*** Opening of MATERIAL FOR THE TASK ***

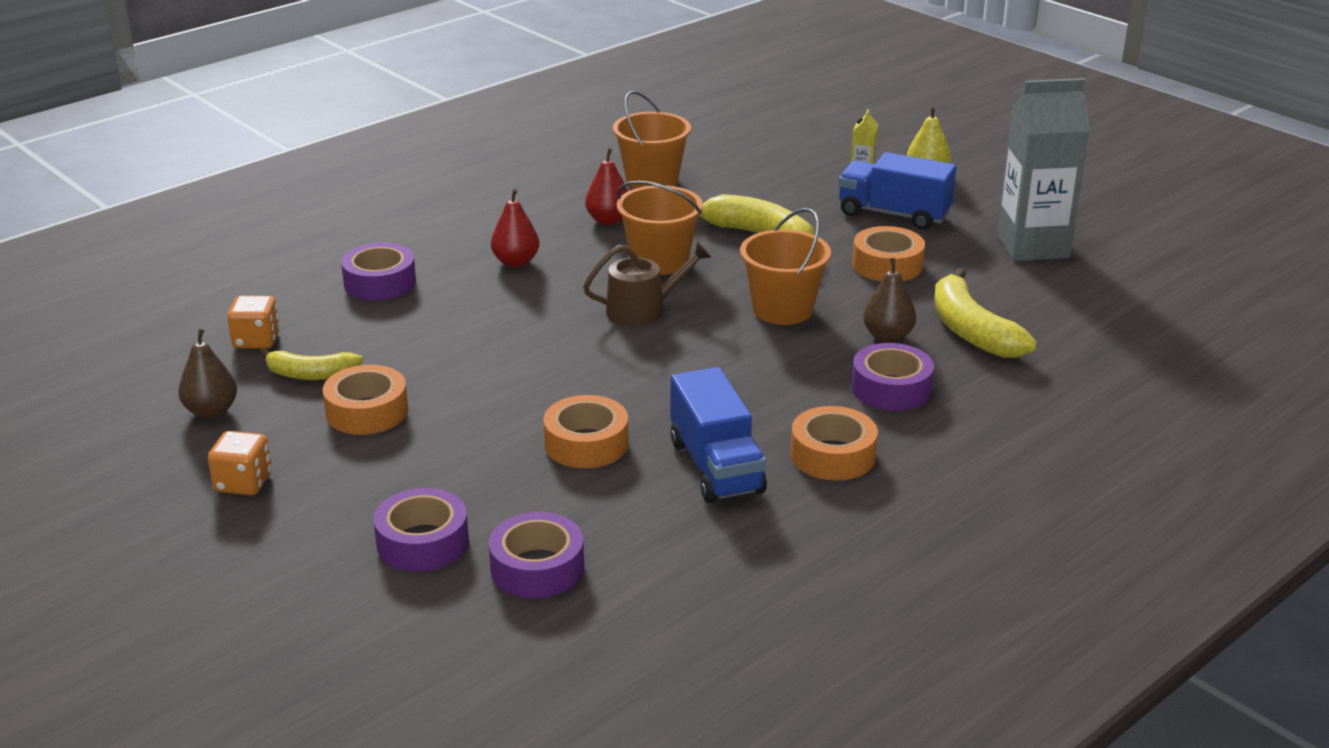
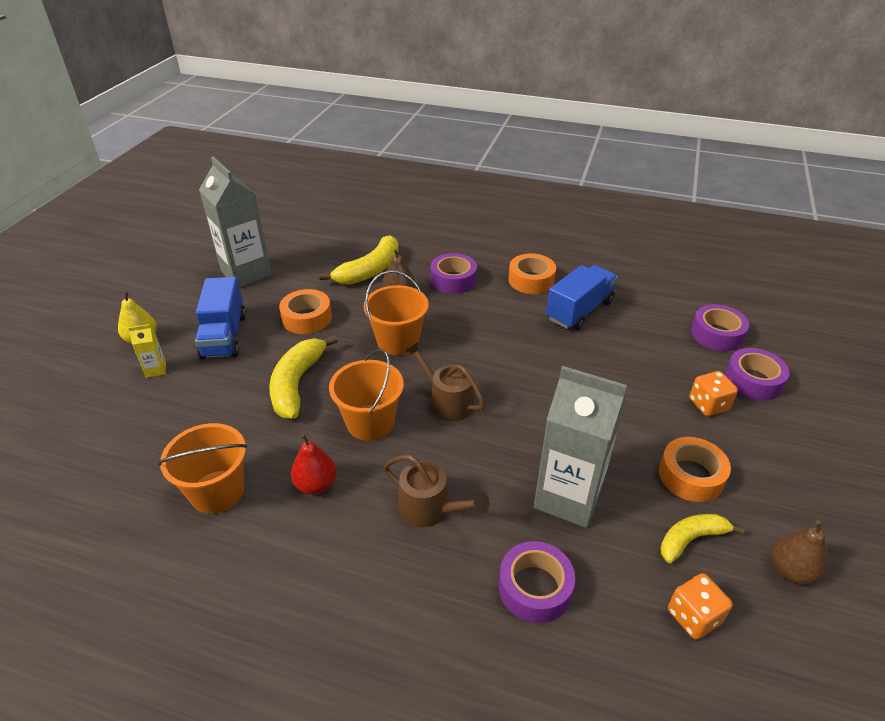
camera: 120 degrees left, 10 degrees up
(243, 483) = (817, 490): orange dice -> orange dice (708, 405)
(311, 374) = (691, 539): yellow banana -> yellow banana turned 90 degrees counterclockwise
(438, 331) = (568, 497): none -> grey carton
(516, 262) = (430, 508): red pear -> brown watering can
(586, 444) = (611, 361): orange tape -> none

*** Close of MATERIAL FOR THE TASK ***

- EXERCISE REQUIREMENTS
Omit every image. Quote each record exactly.

- EXERCISE RESULT
camera: 120 degrees left, 10 degrees up
(243, 483) = (817, 490): orange dice -> orange dice (708, 405)
(311, 374) = (691, 539): yellow banana -> yellow banana turned 90 degrees counterclockwise
(438, 331) = (568, 497): none -> grey carton
(516, 262) = (430, 508): red pear -> brown watering can
(586, 444) = (611, 361): orange tape -> none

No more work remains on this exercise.